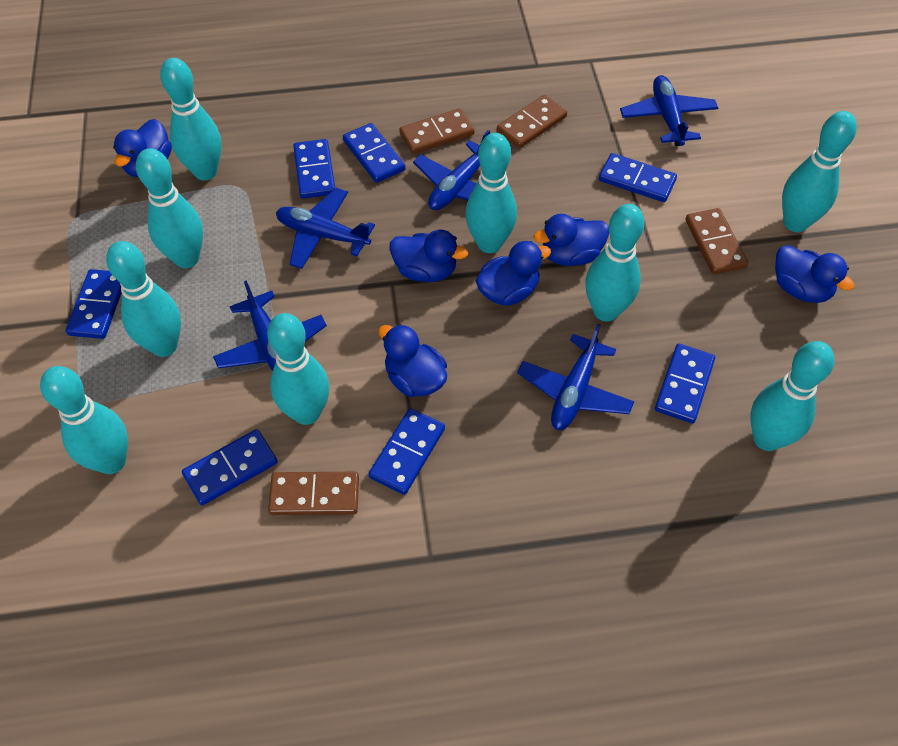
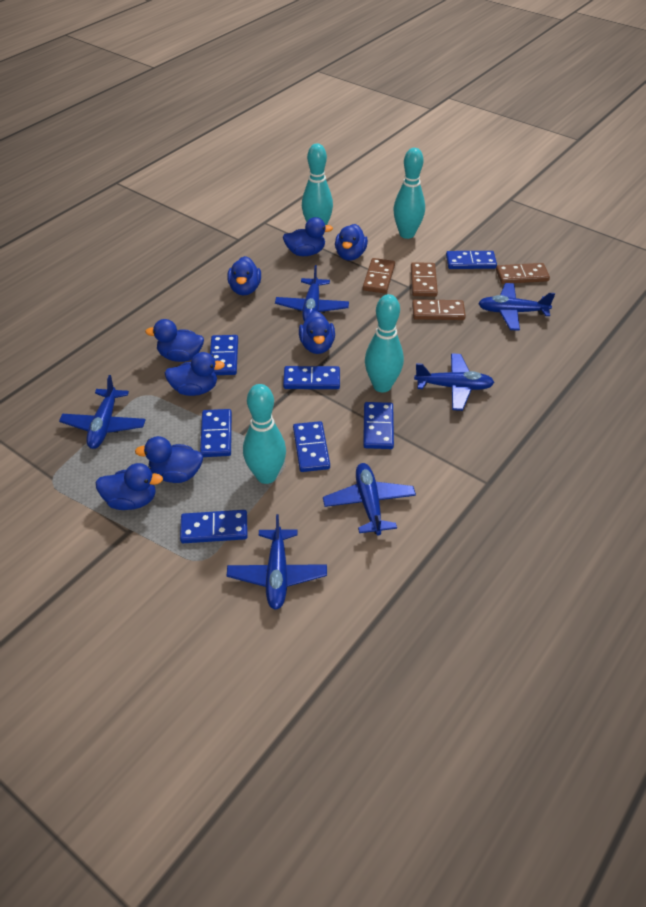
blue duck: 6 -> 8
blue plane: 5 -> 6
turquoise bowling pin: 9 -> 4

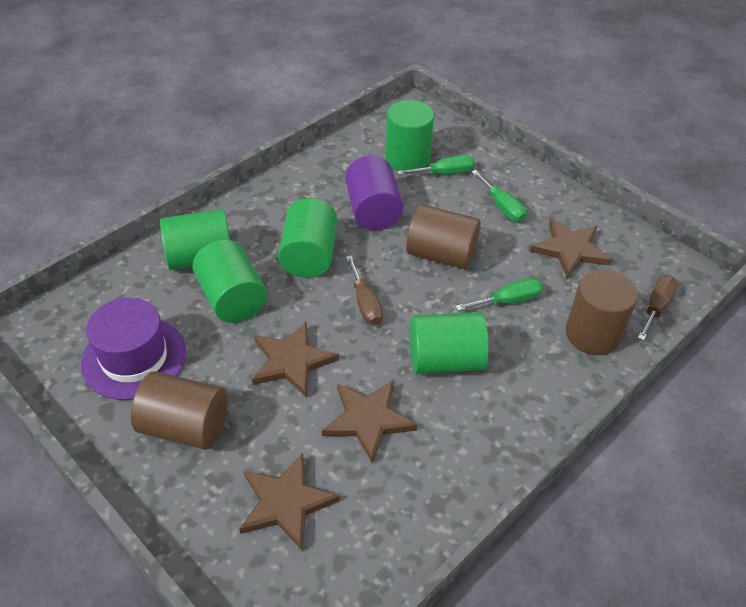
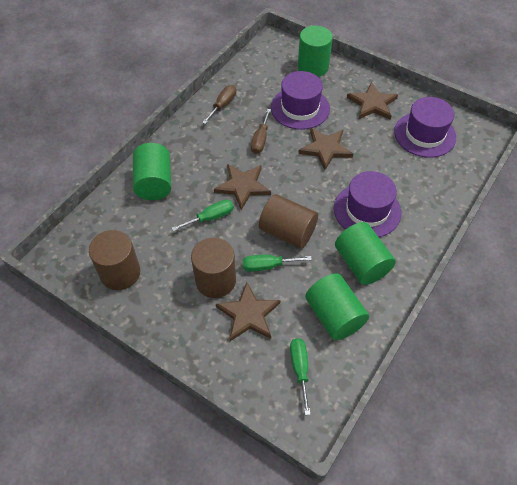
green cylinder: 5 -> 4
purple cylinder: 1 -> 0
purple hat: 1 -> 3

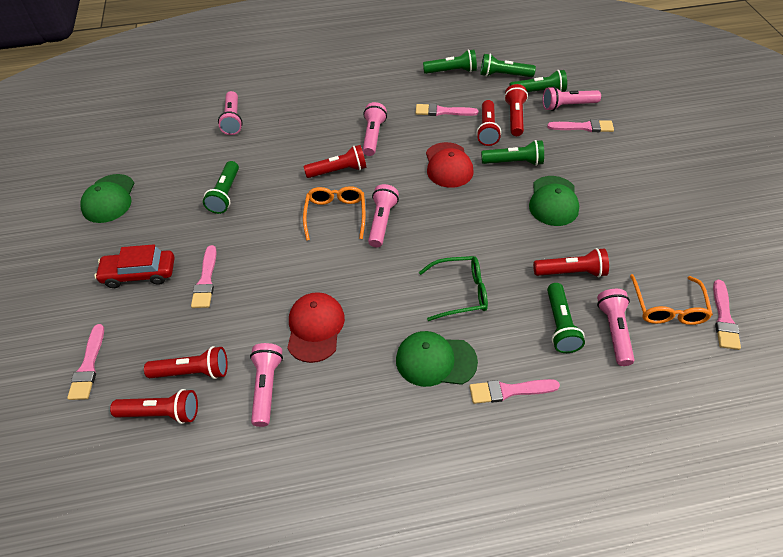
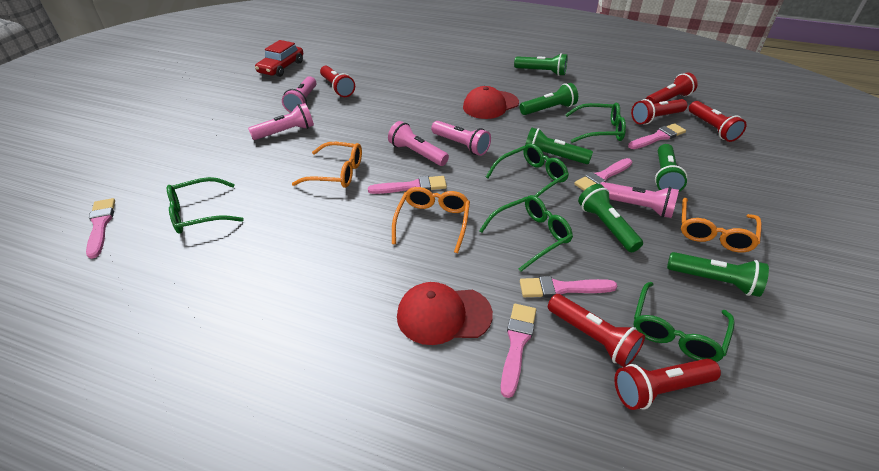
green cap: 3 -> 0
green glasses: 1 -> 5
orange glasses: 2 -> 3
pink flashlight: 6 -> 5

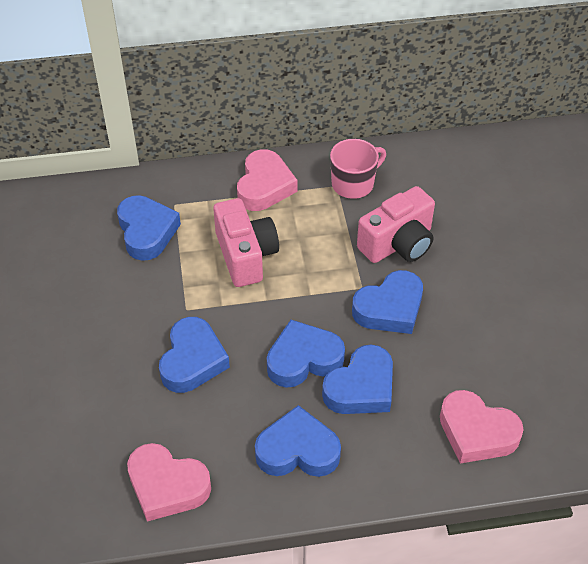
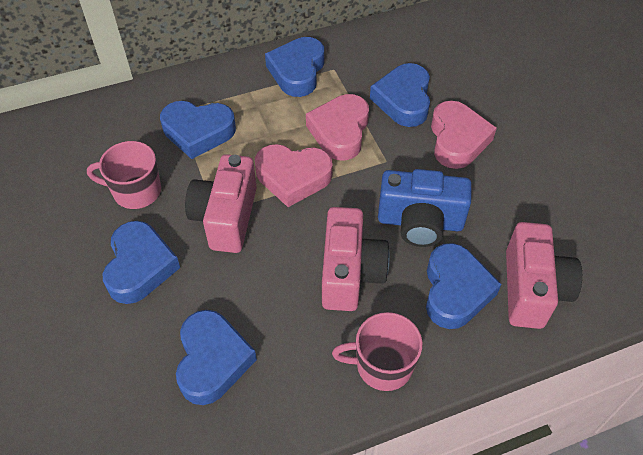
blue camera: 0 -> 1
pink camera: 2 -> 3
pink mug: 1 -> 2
+ + + + +
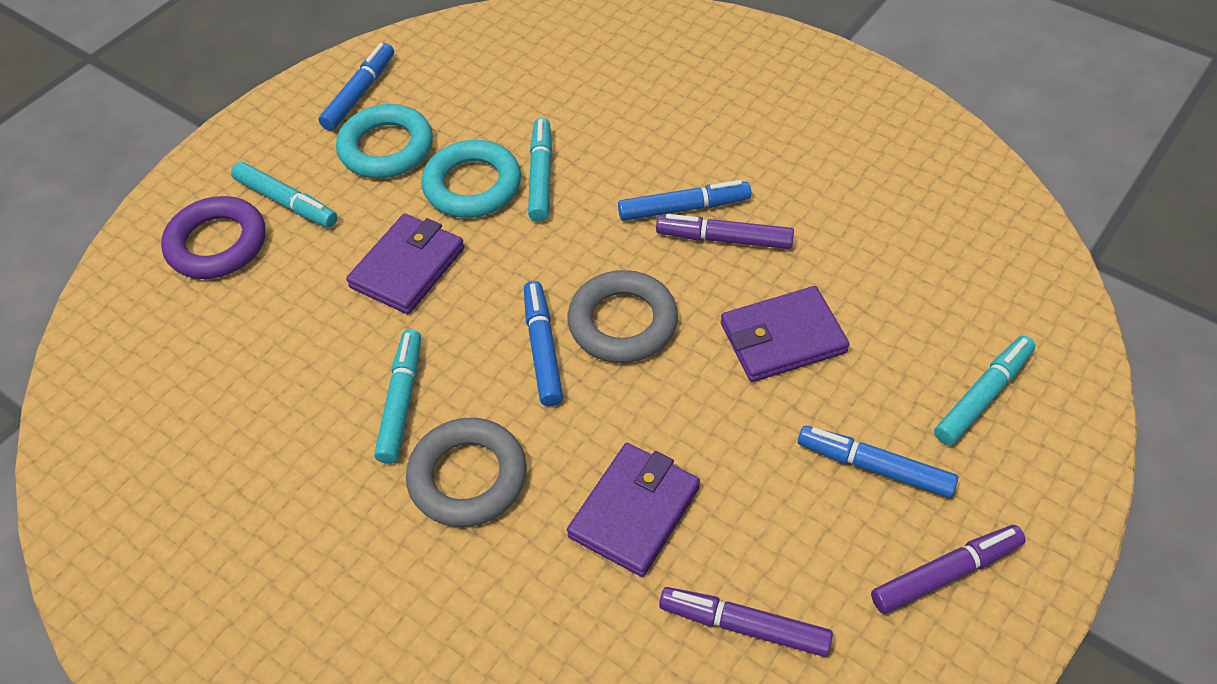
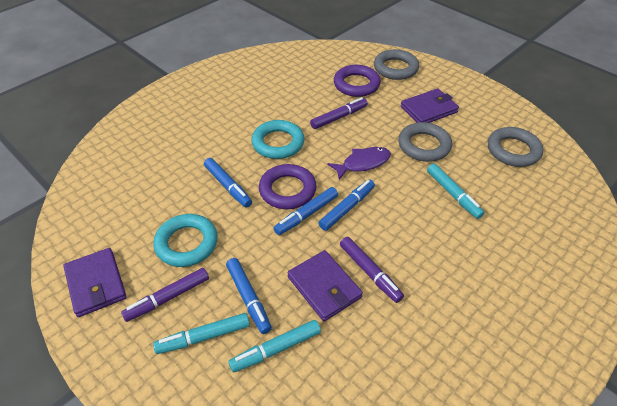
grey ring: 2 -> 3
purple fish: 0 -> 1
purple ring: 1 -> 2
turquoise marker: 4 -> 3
+ + + + +
- EXERCISE: Which of the lines in the listing above include "cylinder"? Report each of them.

- RESPONSE AREA:
green cylinder: 5 -> 4
purple cylinder: 1 -> 0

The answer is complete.